### INSTRUCTIONS FOR THE TASK
In the material below, find the line containing "(842, 313) = (384, 358): brown" and the line containing "(1207, 491) = (188, 445): grey", then reproduce exactly both of them and every line between, and nothing else.

### DATA SHOWN
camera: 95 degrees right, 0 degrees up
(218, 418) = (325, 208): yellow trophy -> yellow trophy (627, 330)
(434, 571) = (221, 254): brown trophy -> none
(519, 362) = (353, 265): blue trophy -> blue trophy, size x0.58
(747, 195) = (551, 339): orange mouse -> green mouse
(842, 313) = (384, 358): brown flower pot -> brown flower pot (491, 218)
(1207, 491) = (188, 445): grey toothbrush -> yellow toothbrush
* * *
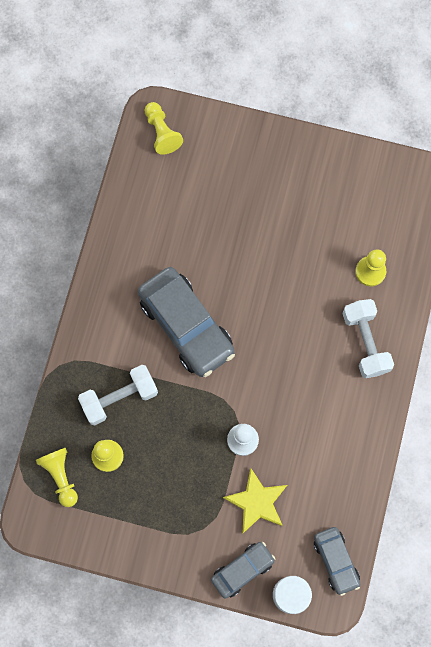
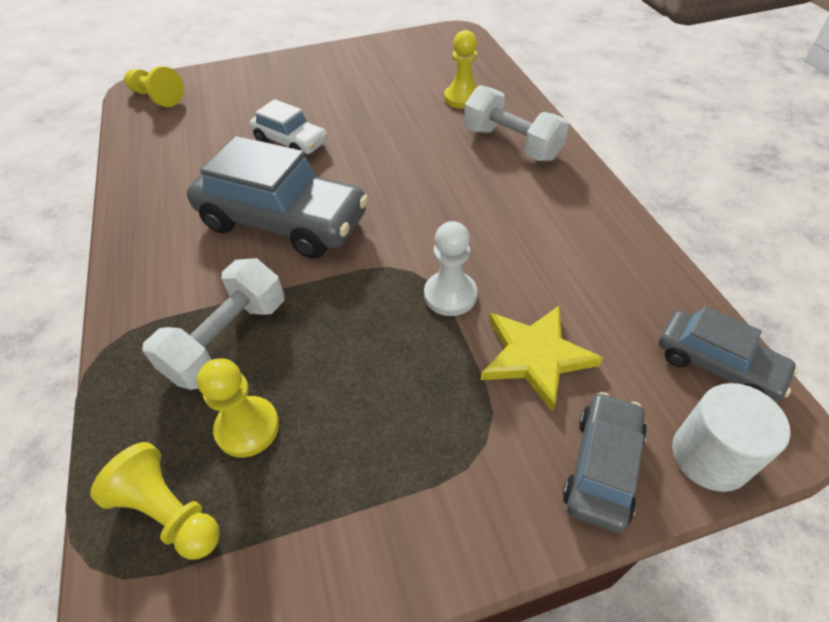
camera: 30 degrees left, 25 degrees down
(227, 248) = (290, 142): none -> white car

### ANSWER FOR THE TASK
(842, 313) = (384, 358): brown flower pot -> brown flower pot (491, 218)
(1207, 491) = (188, 445): grey toothbrush -> yellow toothbrush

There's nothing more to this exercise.